- What the exercise asks
With the pictures left aside, write out the entries that follow exactly.

━━━━━ Entries provided ━━━━━

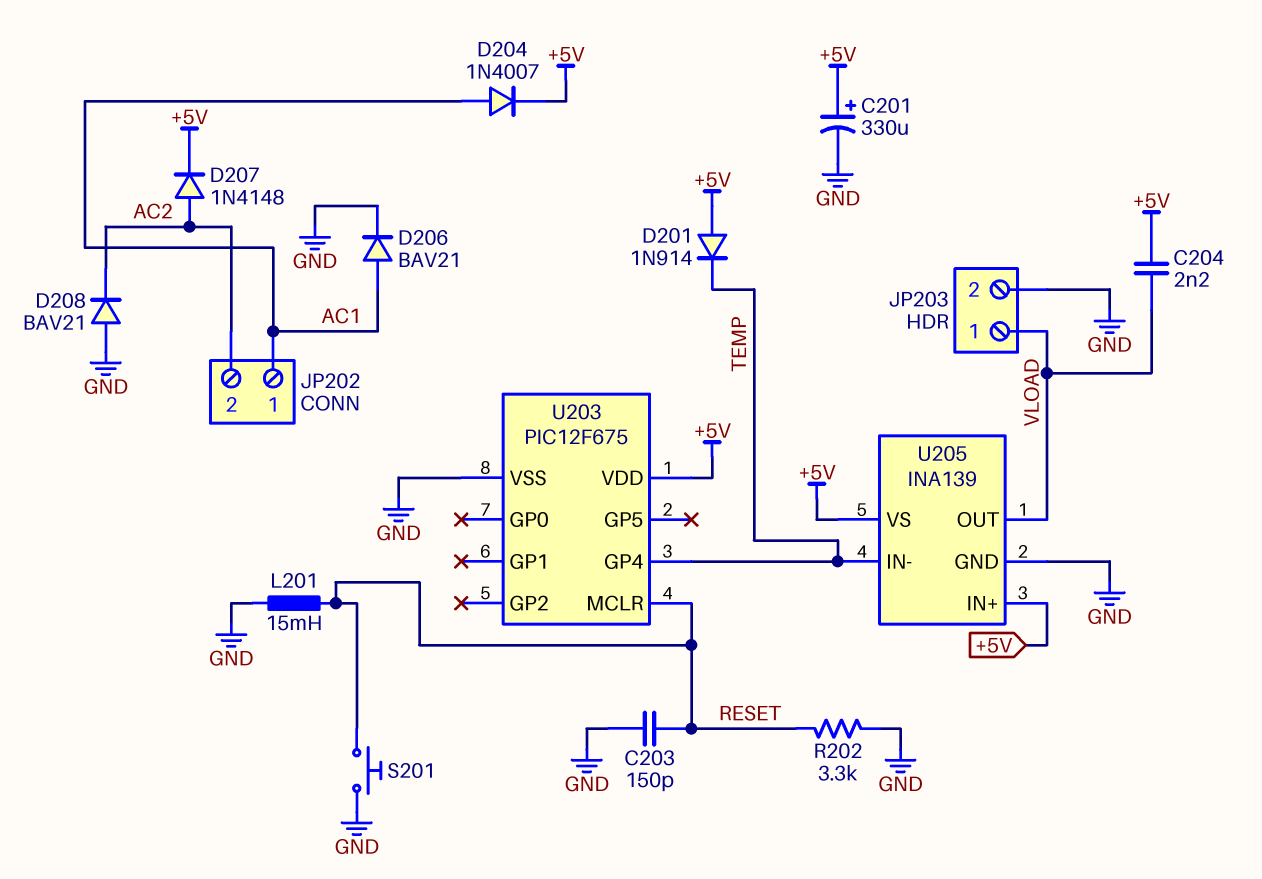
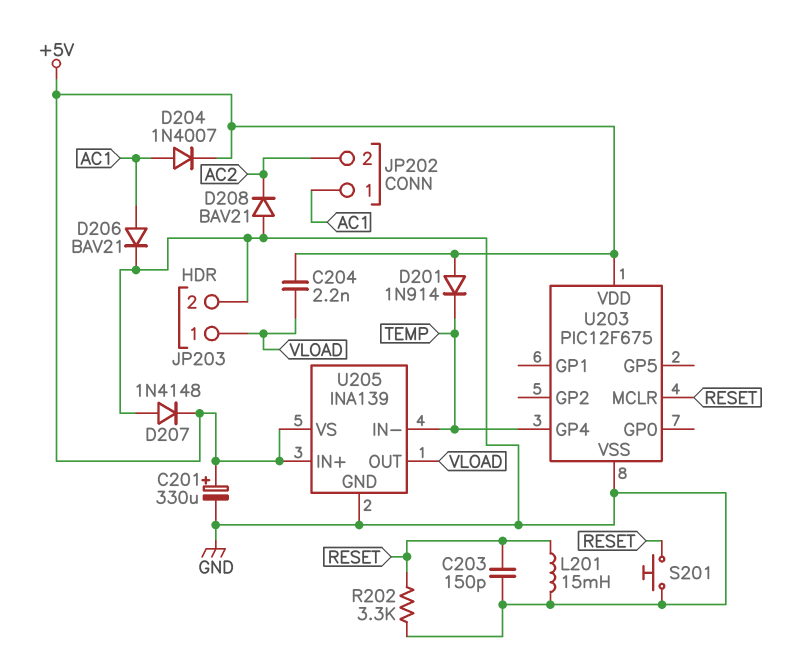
D207: diode 1N4148 (A AC2, K +5V) -> diode 1N4148 (A GND, K +5V)

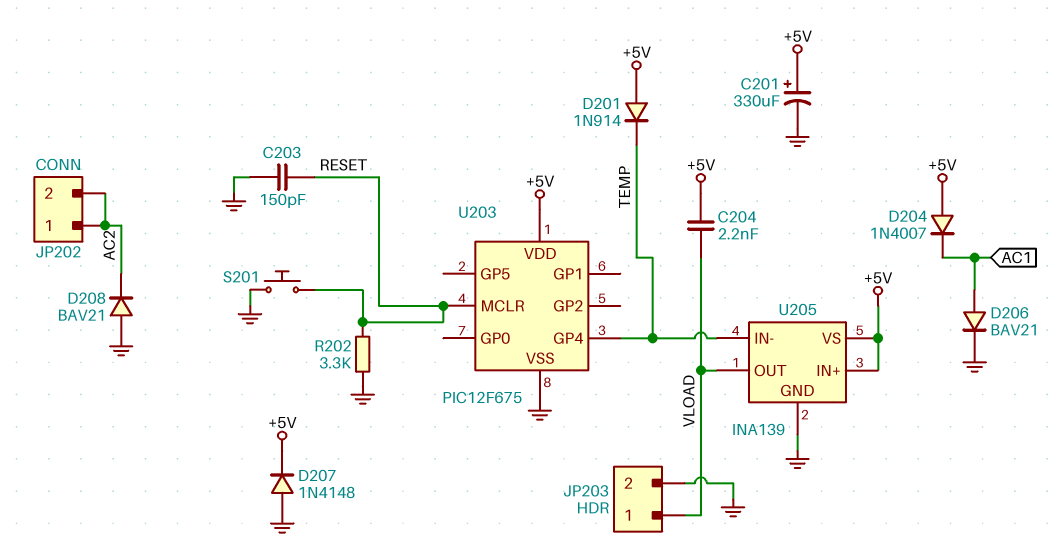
D204: diode 1N4007 (A AC1, K +5V) -> diode 1N4007 (A +5V, K AC1)
JP202 pin 1: AC1 -> AC2
L201: 15mH (GND, RESET) -> none

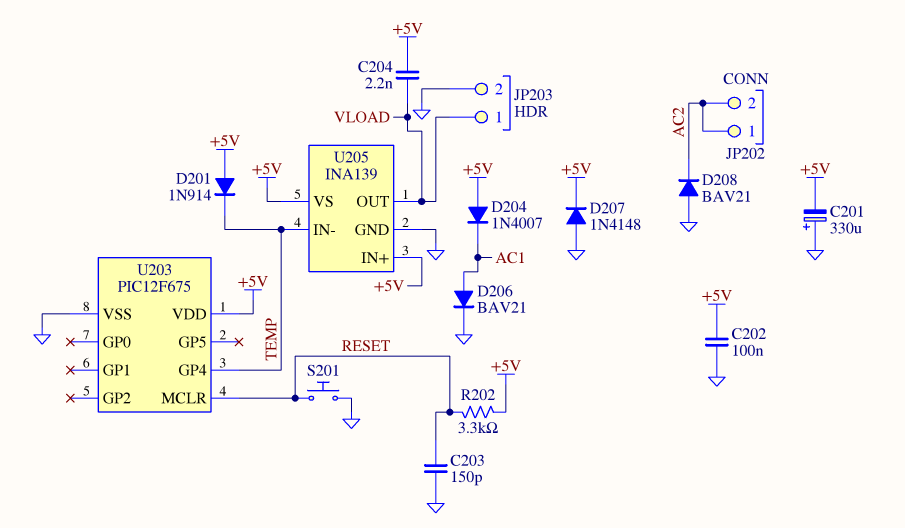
C201: 330uF (plus +5V, minus GND) -> 330uF (plus GND, minus +5V)
C202: none -> 100nF (+5V, GND)
R202: 3.3k (GND, RESET) -> 3.3k (+5V, RESET)

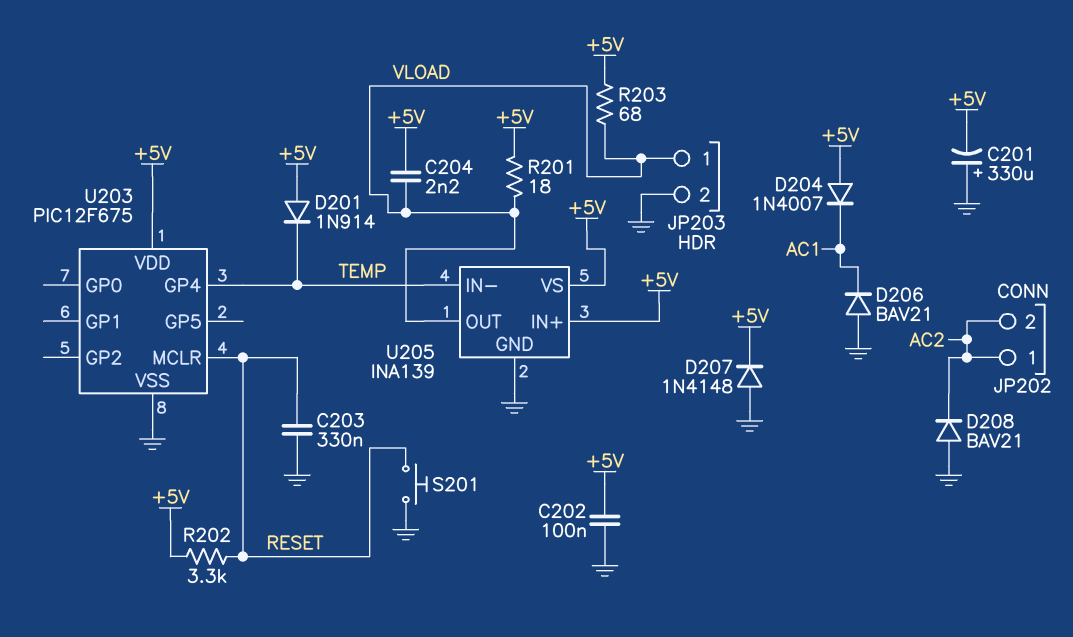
C203: 150pF (GND, RESET) -> 330nF (GND, RESET)
D206: diode BAV21 (A AC1, K GND) -> diode BAV21 (A GND, K AC1)
R201: none -> 18 (+5V, VLOAD)
R203: none -> 68 (+5V, VLOAD)

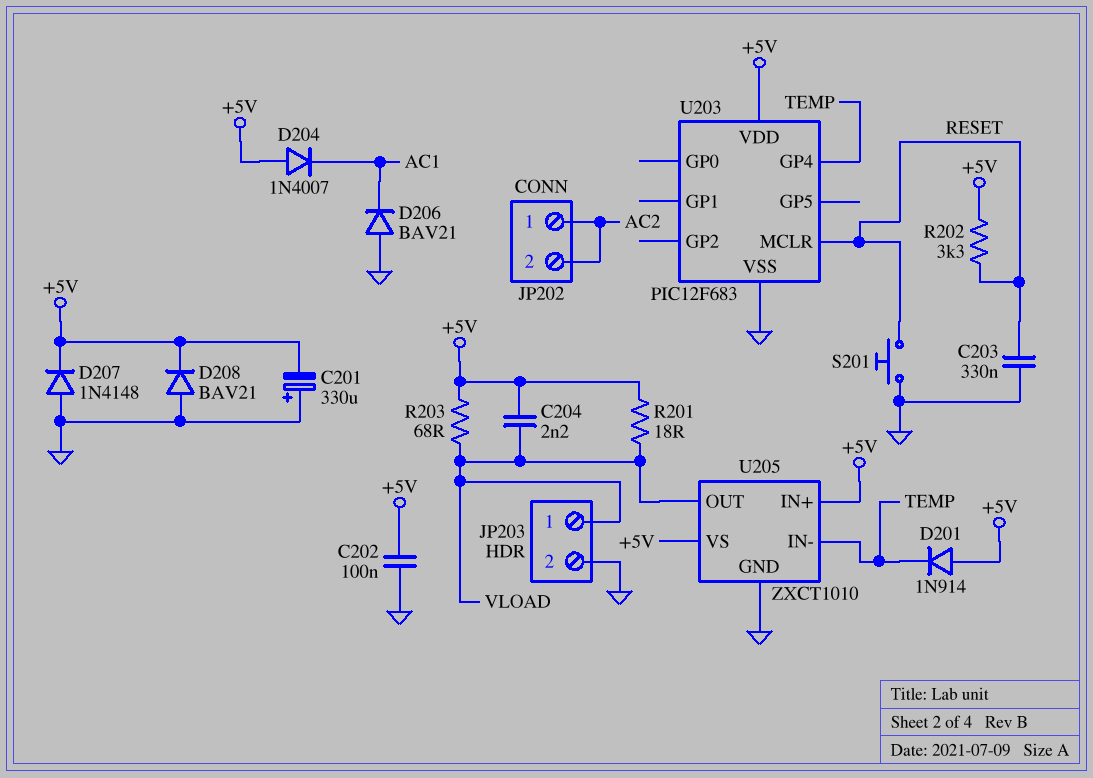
D208: diode BAV21 (A GND, K AC2) -> diode BAV21 (A GND, K +5V)
U203: PIC12F675 -> PIC12F683
U205: INA139 -> ZXCT1010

━━━━━

- Written response
D207: diode 1N4148 (A AC2, K +5V) -> diode 1N4148 (A GND, K +5V)

D204: diode 1N4007 (A AC1, K +5V) -> diode 1N4007 (A +5V, K AC1)
JP202 pin 1: AC1 -> AC2
L201: 15mH (GND, RESET) -> none

C201: 330uF (plus +5V, minus GND) -> 330uF (plus GND, minus +5V)
C202: none -> 100nF (+5V, GND)
R202: 3.3k (GND, RESET) -> 3.3k (+5V, RESET)

C203: 150pF (GND, RESET) -> 330nF (GND, RESET)
D206: diode BAV21 (A AC1, K GND) -> diode BAV21 (A GND, K AC1)
R201: none -> 18 (+5V, VLOAD)
R203: none -> 68 (+5V, VLOAD)

D208: diode BAV21 (A GND, K AC2) -> diode BAV21 (A GND, K +5V)
U203: PIC12F675 -> PIC12F683
U205: INA139 -> ZXCT1010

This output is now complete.